• [TASK]
Please write out the entire listing below exactly, excluding its pictures.

• [DATA EXTRACT]

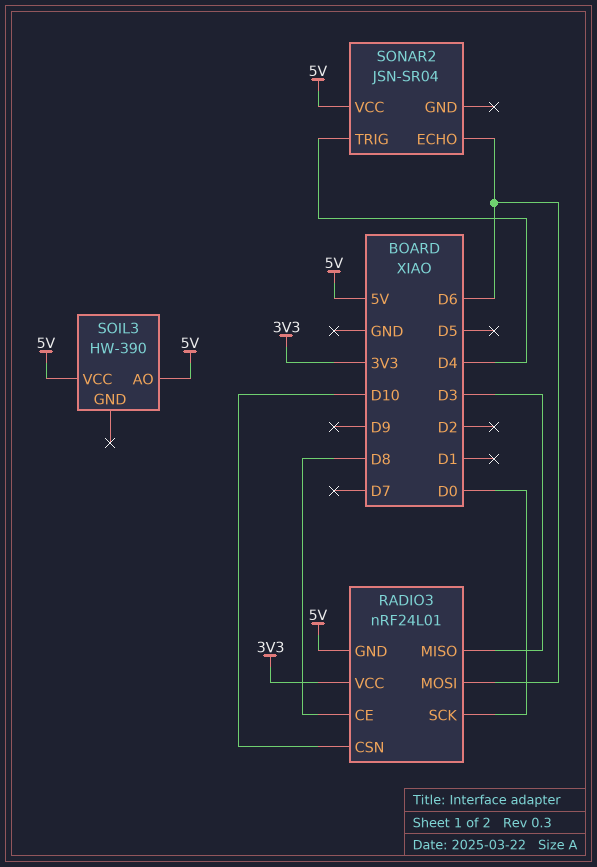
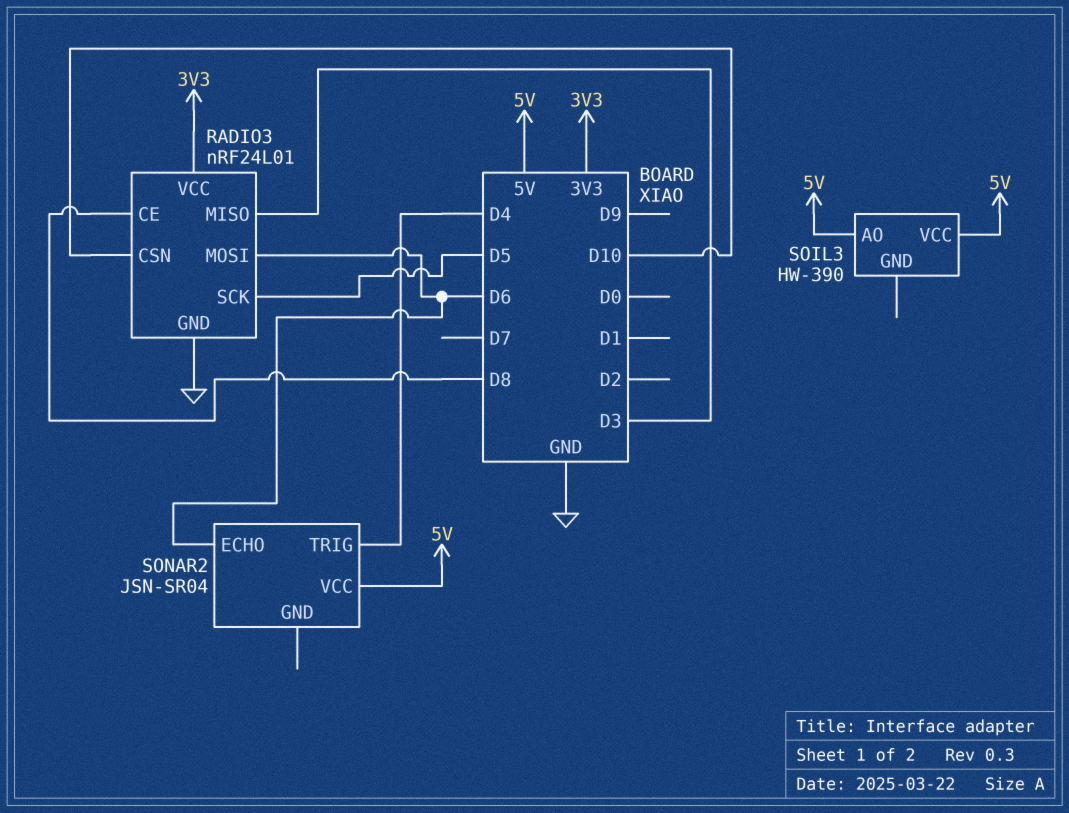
RADIO3 pin GND: 5V -> GND
RADIO3 pin SCK: D0 -> D5

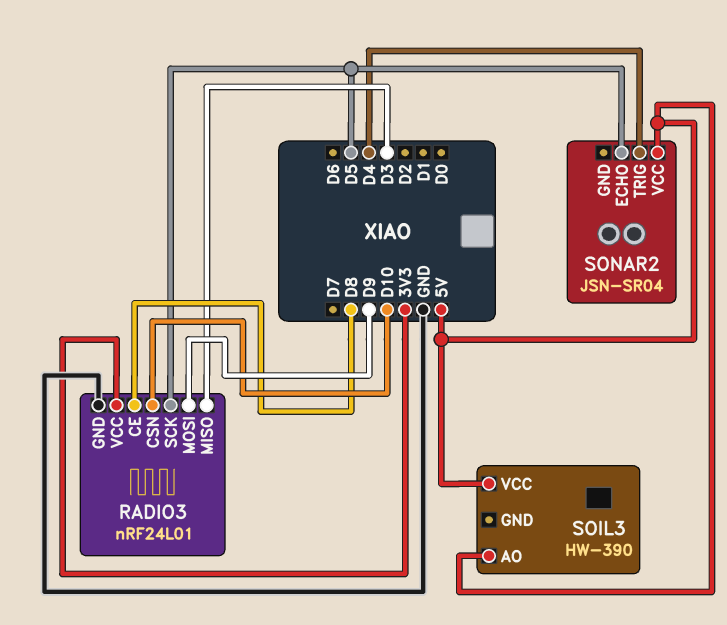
RADIO3 pin MOSI: D6 -> D9
SONAR2 pin ECHO: D6 -> D5

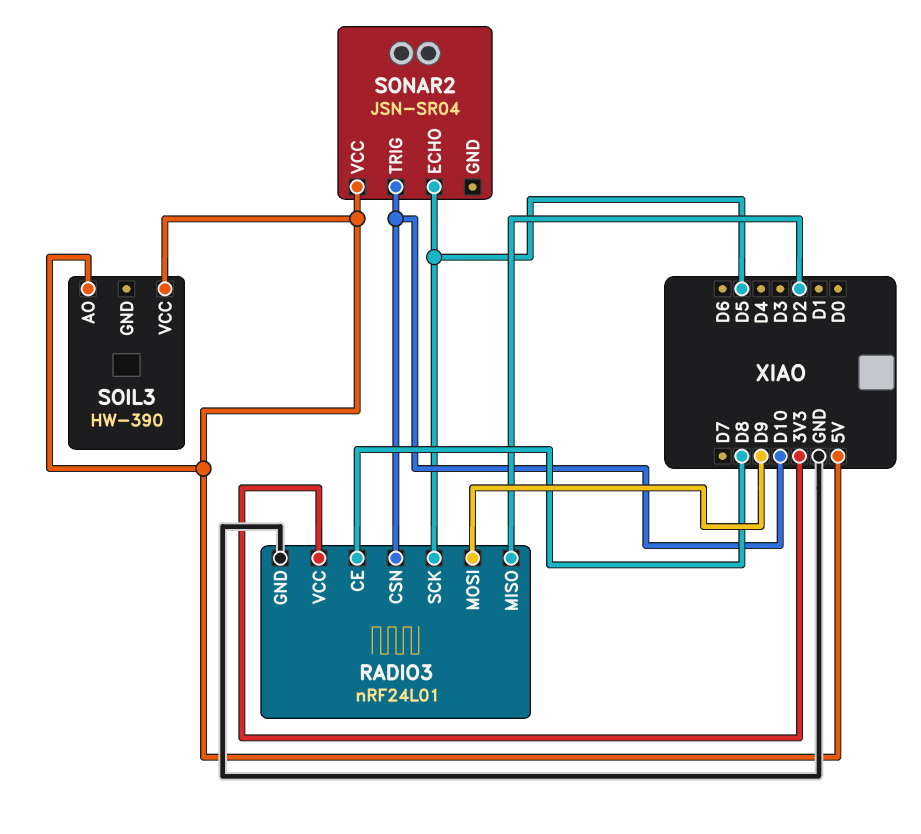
RADIO3 pin MISO: D3 -> D2
SONAR2 pin TRIG: D4 -> D10

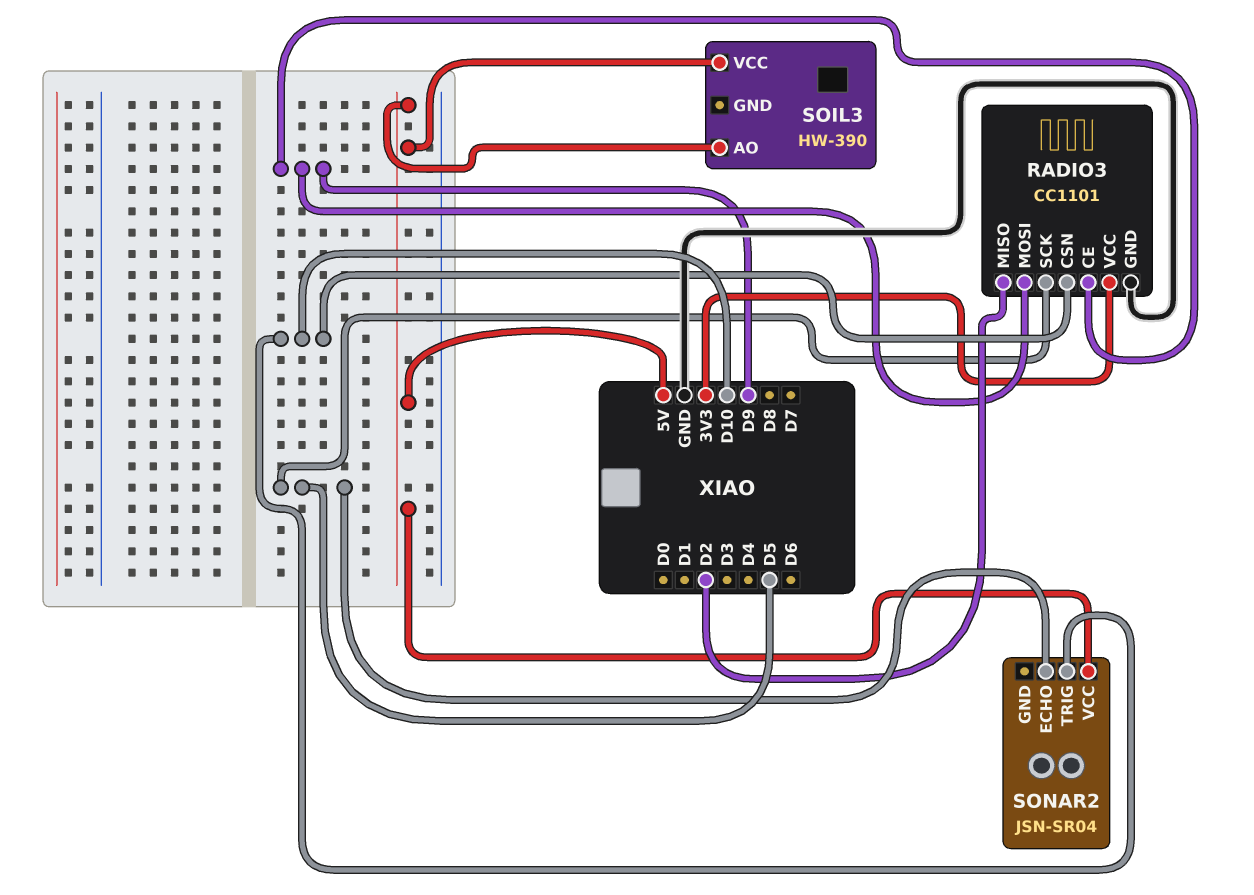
RADIO3: nRF24L01 -> CC1101
RADIO3 pin CE: D8 -> D9

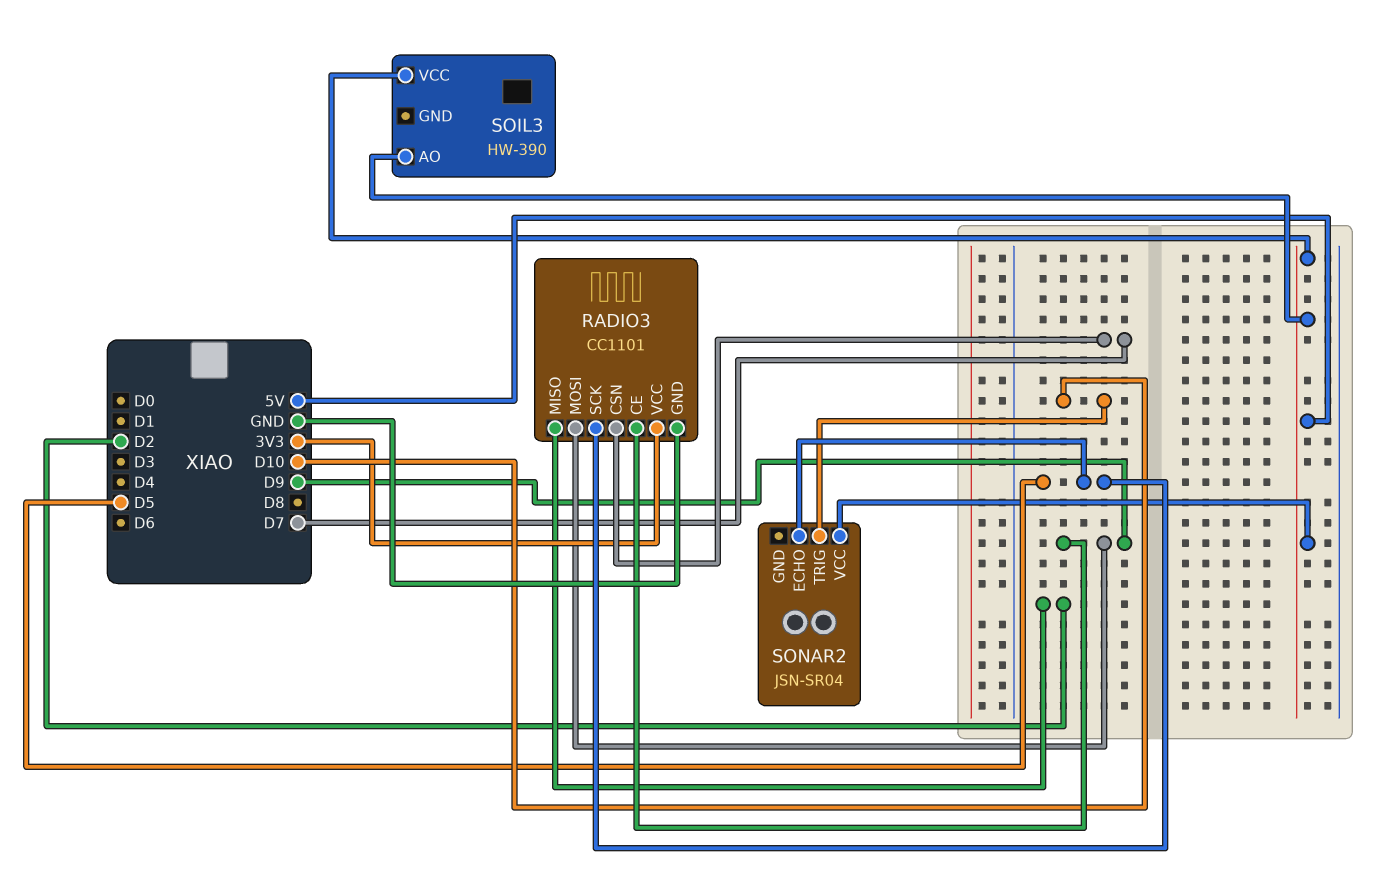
RADIO3 pin CSN: D10 -> D7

• [EXPECTED OUTPUT]
RADIO3 pin GND: 5V -> GND
RADIO3 pin SCK: D0 -> D5

RADIO3 pin MOSI: D6 -> D9
SONAR2 pin ECHO: D6 -> D5

RADIO3 pin MISO: D3 -> D2
SONAR2 pin TRIG: D4 -> D10

RADIO3: nRF24L01 -> CC1101
RADIO3 pin CE: D8 -> D9

RADIO3 pin CSN: D10 -> D7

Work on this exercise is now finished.